## TRY IT
Find the line in the entries below that contains "turquoise calculator: 8 -> 11". Repeat it exactly, and every line after it through the line that contains "black fork: 1 -> 2".

## Collection entries
------------------------------------------------

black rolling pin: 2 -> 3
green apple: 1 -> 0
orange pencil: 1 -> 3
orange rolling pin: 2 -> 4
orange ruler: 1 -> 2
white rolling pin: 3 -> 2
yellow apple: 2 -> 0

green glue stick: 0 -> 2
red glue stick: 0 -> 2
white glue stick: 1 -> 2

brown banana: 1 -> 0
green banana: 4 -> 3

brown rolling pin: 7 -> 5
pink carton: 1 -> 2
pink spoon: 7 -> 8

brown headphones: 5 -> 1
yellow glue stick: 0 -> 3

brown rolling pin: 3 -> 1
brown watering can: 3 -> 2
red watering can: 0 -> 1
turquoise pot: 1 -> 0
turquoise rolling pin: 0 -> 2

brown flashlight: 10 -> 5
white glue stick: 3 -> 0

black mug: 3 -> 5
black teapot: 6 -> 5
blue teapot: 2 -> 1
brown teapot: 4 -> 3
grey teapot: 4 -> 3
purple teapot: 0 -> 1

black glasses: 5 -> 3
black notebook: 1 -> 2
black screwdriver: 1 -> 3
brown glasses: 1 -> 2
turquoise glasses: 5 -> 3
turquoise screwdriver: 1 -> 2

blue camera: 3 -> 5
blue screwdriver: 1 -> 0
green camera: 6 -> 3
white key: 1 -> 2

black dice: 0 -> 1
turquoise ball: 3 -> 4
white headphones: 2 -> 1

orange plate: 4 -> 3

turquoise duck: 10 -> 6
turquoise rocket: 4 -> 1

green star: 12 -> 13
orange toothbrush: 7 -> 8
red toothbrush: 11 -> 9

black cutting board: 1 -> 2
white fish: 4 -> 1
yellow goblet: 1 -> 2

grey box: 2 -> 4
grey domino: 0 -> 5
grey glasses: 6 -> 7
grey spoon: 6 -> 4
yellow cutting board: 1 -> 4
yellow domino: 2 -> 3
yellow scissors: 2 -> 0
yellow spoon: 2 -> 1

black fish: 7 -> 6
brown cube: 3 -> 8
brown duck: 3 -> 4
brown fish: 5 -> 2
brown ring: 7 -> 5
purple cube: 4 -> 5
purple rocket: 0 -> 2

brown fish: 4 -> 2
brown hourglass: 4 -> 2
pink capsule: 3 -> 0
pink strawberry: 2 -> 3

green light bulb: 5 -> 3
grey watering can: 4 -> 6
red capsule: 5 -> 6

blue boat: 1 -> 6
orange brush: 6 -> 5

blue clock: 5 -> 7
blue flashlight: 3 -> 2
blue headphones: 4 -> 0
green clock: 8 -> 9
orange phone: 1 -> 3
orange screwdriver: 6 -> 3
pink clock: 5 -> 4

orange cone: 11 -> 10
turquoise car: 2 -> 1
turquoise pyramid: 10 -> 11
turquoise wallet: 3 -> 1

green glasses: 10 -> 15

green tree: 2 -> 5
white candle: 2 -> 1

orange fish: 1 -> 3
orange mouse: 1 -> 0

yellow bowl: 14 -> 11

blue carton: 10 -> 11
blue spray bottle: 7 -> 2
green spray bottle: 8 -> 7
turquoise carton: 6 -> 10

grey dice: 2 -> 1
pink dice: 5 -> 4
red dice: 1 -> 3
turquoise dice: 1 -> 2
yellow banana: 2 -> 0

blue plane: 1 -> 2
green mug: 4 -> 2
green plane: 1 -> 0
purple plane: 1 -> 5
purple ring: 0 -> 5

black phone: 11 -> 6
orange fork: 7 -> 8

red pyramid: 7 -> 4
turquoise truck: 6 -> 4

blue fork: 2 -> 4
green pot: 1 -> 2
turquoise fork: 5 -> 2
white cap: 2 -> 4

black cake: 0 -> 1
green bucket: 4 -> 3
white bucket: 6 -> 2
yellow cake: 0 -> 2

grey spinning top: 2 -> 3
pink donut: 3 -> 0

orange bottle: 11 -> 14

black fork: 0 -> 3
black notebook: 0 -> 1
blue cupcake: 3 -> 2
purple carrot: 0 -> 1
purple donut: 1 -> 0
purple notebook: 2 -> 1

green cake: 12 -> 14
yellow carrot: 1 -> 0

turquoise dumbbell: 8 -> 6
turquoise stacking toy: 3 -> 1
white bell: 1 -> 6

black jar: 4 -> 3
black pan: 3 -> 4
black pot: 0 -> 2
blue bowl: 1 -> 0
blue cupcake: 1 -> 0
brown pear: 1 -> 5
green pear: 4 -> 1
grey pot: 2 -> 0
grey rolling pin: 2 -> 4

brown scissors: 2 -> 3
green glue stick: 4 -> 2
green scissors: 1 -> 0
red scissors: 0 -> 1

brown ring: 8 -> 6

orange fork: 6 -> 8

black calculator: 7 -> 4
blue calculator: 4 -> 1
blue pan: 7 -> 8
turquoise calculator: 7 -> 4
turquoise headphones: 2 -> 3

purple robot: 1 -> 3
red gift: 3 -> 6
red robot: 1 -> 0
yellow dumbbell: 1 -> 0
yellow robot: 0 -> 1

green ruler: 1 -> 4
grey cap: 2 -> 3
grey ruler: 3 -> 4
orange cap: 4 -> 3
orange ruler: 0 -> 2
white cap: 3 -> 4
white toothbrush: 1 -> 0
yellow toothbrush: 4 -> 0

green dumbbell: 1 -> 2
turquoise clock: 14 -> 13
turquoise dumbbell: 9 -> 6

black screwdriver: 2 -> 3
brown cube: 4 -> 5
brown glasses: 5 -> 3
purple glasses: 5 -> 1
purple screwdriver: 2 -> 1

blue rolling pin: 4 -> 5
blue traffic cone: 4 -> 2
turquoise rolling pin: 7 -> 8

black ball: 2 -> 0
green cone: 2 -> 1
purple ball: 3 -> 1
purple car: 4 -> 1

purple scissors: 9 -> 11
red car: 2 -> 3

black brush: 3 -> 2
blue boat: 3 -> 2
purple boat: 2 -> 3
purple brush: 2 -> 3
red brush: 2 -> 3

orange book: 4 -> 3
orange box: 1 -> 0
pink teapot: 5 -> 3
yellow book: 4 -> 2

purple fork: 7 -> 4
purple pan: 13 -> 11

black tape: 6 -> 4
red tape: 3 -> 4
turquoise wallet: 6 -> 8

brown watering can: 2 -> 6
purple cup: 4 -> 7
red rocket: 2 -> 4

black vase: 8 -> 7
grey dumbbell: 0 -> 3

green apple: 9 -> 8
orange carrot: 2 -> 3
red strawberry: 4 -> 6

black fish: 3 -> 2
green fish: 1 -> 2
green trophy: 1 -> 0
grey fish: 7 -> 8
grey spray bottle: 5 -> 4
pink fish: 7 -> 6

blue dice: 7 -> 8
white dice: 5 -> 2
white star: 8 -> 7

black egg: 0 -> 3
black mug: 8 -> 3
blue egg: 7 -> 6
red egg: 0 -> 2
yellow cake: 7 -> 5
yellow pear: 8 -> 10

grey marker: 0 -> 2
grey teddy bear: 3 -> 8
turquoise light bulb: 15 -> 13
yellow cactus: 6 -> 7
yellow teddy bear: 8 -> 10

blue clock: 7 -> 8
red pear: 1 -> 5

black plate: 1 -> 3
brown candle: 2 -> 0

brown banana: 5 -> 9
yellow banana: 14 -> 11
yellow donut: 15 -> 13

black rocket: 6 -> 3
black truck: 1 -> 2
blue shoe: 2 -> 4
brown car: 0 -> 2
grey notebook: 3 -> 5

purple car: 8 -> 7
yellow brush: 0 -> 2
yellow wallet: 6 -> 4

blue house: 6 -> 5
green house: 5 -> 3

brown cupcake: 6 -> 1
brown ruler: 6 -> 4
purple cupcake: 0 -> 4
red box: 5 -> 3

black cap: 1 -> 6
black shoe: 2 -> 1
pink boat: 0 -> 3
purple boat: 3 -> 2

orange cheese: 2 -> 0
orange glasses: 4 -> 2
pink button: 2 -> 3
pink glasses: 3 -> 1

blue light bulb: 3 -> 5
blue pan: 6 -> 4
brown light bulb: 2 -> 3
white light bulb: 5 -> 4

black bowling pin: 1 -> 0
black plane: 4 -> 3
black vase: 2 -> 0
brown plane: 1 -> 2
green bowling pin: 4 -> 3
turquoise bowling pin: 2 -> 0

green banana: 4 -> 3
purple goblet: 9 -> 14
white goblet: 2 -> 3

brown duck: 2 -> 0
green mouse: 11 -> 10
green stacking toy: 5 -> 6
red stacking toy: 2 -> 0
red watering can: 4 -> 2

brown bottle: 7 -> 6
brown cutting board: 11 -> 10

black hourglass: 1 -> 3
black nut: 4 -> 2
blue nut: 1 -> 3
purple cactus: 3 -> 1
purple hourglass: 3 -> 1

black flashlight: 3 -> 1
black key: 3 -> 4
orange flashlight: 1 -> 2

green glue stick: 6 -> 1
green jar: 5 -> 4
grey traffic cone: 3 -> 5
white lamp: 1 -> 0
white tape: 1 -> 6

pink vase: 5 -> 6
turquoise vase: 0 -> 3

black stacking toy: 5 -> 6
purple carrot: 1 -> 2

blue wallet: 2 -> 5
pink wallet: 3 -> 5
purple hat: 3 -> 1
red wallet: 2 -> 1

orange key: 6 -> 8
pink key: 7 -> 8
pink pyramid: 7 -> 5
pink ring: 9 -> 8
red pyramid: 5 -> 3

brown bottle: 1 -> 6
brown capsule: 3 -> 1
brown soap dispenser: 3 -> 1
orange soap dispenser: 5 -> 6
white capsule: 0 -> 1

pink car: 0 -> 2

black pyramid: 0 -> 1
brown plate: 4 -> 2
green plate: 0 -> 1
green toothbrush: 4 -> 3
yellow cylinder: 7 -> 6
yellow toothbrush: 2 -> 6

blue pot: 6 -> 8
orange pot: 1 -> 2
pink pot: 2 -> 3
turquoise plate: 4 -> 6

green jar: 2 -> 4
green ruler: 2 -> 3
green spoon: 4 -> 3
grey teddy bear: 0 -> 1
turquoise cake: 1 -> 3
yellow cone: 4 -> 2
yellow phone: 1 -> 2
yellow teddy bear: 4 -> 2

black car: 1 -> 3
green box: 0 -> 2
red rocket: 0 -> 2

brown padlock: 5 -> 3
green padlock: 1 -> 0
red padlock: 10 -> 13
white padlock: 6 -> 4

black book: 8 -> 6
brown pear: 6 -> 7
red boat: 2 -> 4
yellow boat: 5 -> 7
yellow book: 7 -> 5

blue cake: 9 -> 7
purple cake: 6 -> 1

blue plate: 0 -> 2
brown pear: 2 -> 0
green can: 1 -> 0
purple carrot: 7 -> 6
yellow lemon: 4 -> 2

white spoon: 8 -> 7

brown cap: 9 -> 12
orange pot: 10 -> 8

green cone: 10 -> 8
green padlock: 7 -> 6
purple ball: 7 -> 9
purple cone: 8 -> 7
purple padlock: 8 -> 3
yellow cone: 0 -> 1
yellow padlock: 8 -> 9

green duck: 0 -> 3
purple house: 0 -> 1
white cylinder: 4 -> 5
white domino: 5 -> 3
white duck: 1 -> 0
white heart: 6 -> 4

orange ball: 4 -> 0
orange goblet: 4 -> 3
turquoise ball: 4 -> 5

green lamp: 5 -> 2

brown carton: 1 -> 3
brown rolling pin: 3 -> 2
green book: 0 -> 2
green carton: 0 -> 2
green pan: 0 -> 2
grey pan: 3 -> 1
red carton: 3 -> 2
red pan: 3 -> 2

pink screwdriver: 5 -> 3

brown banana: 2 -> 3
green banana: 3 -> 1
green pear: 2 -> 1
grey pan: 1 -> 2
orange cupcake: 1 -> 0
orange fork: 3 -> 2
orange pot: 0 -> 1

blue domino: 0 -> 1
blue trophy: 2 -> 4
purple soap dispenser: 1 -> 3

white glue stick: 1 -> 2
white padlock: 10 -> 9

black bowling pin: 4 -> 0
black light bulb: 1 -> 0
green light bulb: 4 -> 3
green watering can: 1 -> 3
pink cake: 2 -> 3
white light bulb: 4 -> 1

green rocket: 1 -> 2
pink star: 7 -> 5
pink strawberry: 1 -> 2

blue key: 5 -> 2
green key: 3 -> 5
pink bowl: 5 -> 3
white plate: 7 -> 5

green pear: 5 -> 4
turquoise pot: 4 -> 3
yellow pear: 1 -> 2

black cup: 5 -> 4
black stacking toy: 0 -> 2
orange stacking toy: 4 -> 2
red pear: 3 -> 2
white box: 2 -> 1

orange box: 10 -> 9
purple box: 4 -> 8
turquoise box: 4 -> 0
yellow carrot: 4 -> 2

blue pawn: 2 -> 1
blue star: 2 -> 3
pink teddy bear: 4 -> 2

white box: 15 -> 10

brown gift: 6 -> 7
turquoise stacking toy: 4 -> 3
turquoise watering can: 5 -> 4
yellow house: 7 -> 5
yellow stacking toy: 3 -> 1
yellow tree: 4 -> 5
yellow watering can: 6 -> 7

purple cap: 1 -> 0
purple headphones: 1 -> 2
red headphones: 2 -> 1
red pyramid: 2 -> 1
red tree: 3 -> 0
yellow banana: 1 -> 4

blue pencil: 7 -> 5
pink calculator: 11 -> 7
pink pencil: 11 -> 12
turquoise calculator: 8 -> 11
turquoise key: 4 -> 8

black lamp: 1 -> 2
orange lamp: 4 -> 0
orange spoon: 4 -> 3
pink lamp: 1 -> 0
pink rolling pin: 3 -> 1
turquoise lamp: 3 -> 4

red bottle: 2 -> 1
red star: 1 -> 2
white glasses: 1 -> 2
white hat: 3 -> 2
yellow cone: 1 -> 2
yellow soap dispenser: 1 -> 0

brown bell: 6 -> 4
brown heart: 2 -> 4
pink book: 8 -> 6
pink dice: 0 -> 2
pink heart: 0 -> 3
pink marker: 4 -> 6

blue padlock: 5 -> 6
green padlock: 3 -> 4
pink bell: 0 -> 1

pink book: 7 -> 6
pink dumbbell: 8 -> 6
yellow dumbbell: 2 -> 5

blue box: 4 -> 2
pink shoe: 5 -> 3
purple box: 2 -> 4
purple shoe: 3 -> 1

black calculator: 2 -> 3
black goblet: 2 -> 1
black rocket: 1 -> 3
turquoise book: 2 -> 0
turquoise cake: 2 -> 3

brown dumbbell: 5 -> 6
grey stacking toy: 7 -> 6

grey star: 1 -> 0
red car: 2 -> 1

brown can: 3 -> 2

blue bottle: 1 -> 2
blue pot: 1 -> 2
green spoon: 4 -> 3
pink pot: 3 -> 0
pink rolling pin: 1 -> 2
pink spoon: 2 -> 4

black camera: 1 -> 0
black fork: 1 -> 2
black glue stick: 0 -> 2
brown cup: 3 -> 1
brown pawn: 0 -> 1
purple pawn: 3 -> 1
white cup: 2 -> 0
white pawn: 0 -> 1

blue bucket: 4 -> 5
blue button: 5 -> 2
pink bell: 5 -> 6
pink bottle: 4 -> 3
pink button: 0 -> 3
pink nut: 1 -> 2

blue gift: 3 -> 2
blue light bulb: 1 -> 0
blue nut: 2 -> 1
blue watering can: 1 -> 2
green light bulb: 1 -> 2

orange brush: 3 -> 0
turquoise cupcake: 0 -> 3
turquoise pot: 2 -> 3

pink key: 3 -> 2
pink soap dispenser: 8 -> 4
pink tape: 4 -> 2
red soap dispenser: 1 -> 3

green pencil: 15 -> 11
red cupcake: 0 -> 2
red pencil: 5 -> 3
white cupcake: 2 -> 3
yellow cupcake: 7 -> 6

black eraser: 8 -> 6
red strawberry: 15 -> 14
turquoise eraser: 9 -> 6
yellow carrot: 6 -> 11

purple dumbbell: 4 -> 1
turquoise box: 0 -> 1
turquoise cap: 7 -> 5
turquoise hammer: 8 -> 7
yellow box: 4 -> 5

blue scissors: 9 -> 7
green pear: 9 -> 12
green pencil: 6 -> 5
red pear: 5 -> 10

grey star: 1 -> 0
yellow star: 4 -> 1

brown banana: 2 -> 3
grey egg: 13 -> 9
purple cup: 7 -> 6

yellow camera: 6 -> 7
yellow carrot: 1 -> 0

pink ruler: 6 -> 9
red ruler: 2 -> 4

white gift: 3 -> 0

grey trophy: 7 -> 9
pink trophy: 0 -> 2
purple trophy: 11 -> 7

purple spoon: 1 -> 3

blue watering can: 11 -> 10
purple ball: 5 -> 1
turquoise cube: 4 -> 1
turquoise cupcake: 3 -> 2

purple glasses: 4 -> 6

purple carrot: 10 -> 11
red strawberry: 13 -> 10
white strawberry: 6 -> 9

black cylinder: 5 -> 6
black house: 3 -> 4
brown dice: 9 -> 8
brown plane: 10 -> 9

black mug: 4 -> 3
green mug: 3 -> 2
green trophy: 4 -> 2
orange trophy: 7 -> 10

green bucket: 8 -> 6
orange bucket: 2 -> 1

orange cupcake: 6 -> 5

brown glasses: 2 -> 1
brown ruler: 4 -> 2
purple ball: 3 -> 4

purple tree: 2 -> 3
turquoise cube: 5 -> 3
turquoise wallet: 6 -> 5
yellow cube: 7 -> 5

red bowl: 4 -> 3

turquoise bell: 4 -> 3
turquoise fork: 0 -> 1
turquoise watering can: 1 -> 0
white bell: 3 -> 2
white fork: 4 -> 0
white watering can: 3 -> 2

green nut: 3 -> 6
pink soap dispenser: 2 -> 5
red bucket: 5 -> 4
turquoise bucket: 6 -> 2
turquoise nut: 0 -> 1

------------------------------------------------

## ANSWER BOX
turquoise calculator: 8 -> 11
turquoise key: 4 -> 8

black lamp: 1 -> 2
orange lamp: 4 -> 0
orange spoon: 4 -> 3
pink lamp: 1 -> 0
pink rolling pin: 3 -> 1
turquoise lamp: 3 -> 4

red bottle: 2 -> 1
red star: 1 -> 2
white glasses: 1 -> 2
white hat: 3 -> 2
yellow cone: 1 -> 2
yellow soap dispenser: 1 -> 0

brown bell: 6 -> 4
brown heart: 2 -> 4
pink book: 8 -> 6
pink dice: 0 -> 2
pink heart: 0 -> 3
pink marker: 4 -> 6

blue padlock: 5 -> 6
green padlock: 3 -> 4
pink bell: 0 -> 1

pink book: 7 -> 6
pink dumbbell: 8 -> 6
yellow dumbbell: 2 -> 5

blue box: 4 -> 2
pink shoe: 5 -> 3
purple box: 2 -> 4
purple shoe: 3 -> 1

black calculator: 2 -> 3
black goblet: 2 -> 1
black rocket: 1 -> 3
turquoise book: 2 -> 0
turquoise cake: 2 -> 3

brown dumbbell: 5 -> 6
grey stacking toy: 7 -> 6

grey star: 1 -> 0
red car: 2 -> 1

brown can: 3 -> 2

blue bottle: 1 -> 2
blue pot: 1 -> 2
green spoon: 4 -> 3
pink pot: 3 -> 0
pink rolling pin: 1 -> 2
pink spoon: 2 -> 4

black camera: 1 -> 0
black fork: 1 -> 2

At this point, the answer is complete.